Object quantity data:
════════════════════
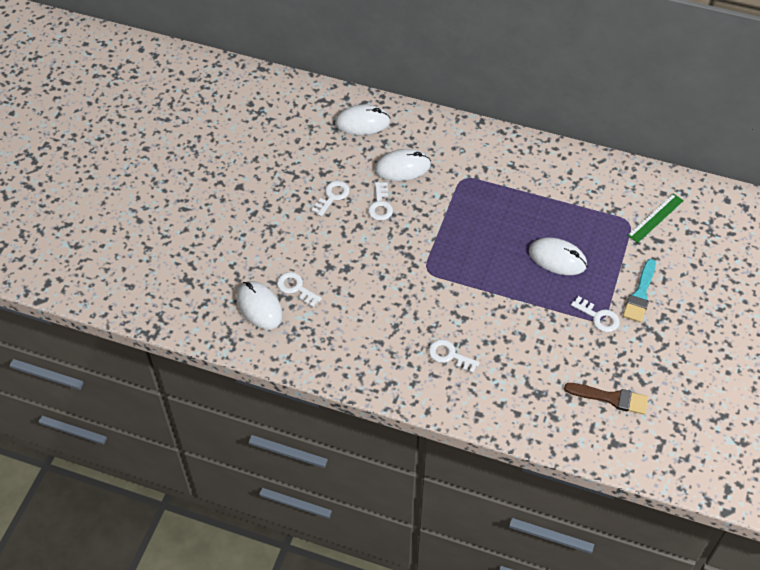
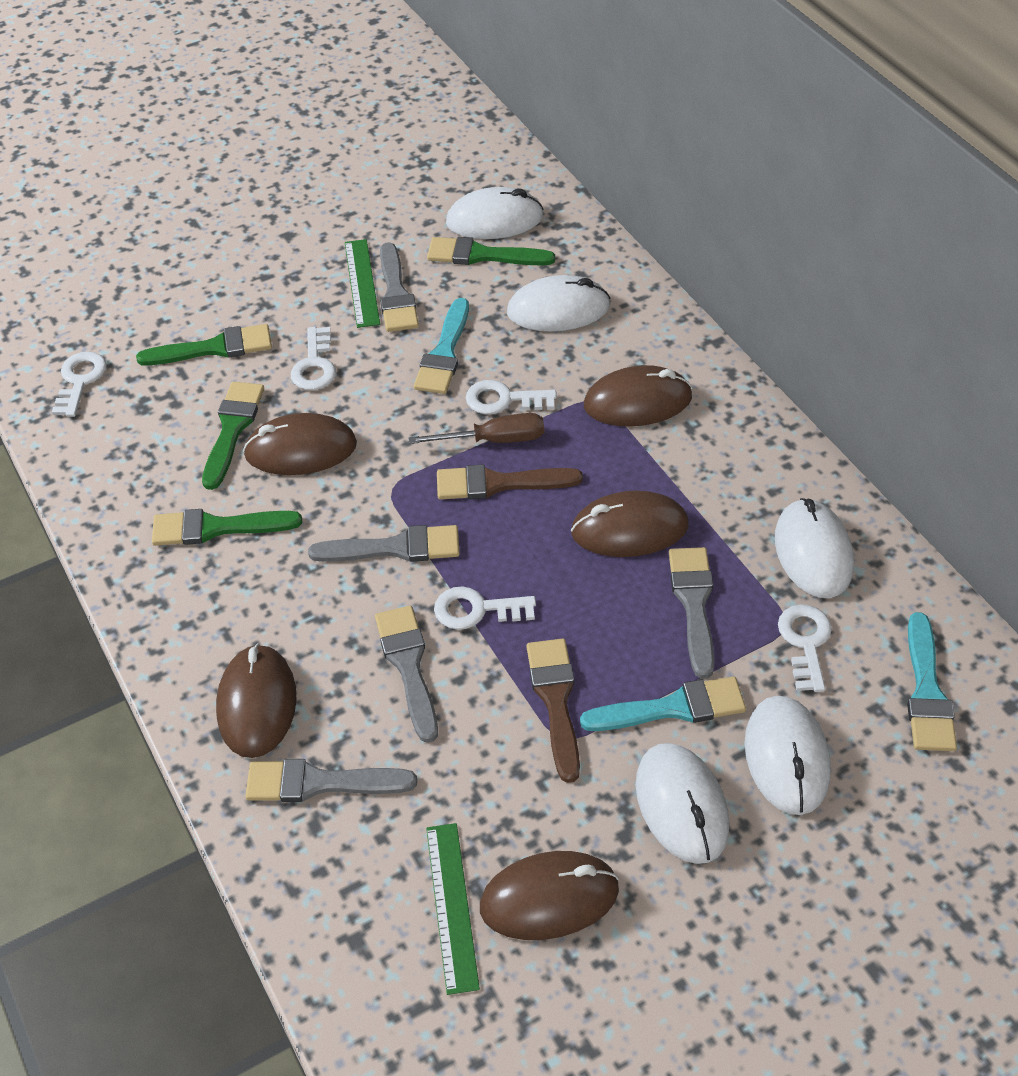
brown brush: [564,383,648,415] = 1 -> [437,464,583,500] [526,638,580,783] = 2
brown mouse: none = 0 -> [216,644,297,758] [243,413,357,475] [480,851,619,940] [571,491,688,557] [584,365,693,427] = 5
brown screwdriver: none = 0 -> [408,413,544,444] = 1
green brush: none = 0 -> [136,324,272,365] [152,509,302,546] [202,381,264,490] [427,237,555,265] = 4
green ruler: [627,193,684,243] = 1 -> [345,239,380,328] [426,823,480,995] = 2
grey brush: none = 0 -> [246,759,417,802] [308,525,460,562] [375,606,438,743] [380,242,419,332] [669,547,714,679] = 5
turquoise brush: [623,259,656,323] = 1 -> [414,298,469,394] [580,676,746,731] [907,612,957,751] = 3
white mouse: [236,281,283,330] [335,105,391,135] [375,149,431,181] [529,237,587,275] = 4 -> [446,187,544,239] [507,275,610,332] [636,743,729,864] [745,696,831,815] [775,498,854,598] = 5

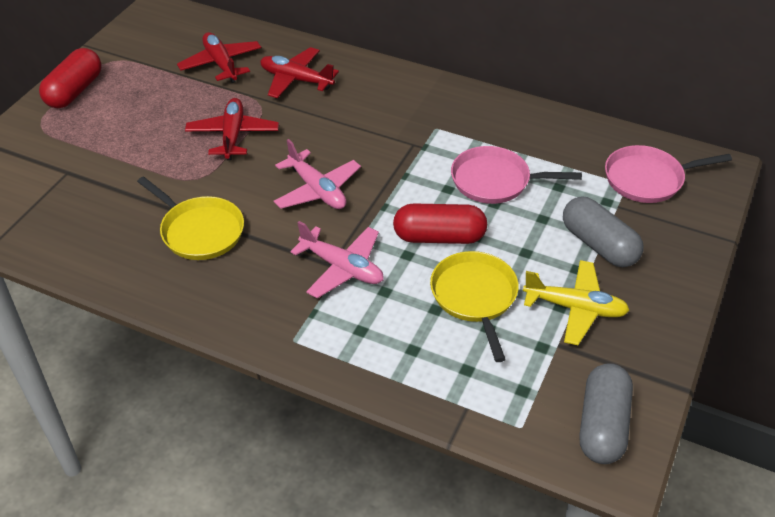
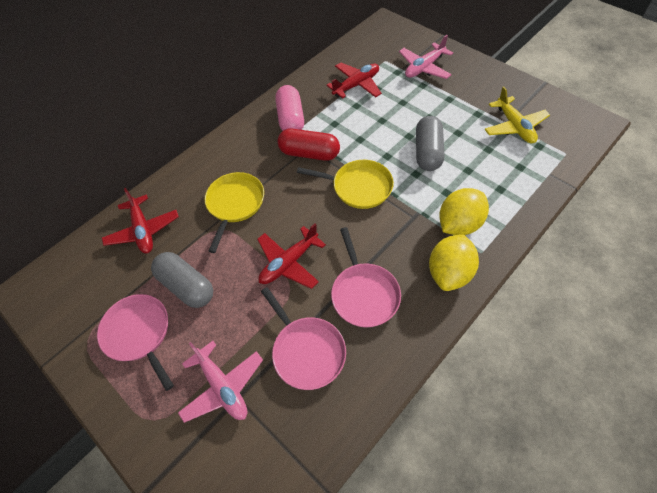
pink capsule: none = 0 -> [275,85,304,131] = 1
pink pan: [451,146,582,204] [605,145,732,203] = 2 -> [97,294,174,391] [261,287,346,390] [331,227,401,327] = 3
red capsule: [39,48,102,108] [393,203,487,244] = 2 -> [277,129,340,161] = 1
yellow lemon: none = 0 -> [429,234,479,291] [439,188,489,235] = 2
════════════════════
WHAT IS REQUIRED:
Print each record exactly as it stands, skipping the pictures.

WRITTEN RESPONSE:
brown brush: [564,383,648,415] = 1 -> [437,464,583,500] [526,638,580,783] = 2
brown mouse: none = 0 -> [216,644,297,758] [243,413,357,475] [480,851,619,940] [571,491,688,557] [584,365,693,427] = 5
brown screwdriver: none = 0 -> [408,413,544,444] = 1
green brush: none = 0 -> [136,324,272,365] [152,509,302,546] [202,381,264,490] [427,237,555,265] = 4
green ruler: [627,193,684,243] = 1 -> [345,239,380,328] [426,823,480,995] = 2
grey brush: none = 0 -> [246,759,417,802] [308,525,460,562] [375,606,438,743] [380,242,419,332] [669,547,714,679] = 5
turquoise brush: [623,259,656,323] = 1 -> [414,298,469,394] [580,676,746,731] [907,612,957,751] = 3
white mouse: [236,281,283,330] [335,105,391,135] [375,149,431,181] [529,237,587,275] = 4 -> [446,187,544,239] [507,275,610,332] [636,743,729,864] [745,696,831,815] [775,498,854,598] = 5

pink capsule: none = 0 -> [275,85,304,131] = 1
pink pan: [451,146,582,204] [605,145,732,203] = 2 -> [97,294,174,391] [261,287,346,390] [331,227,401,327] = 3
red capsule: [39,48,102,108] [393,203,487,244] = 2 -> [277,129,340,161] = 1
yellow lemon: none = 0 -> [429,234,479,291] [439,188,489,235] = 2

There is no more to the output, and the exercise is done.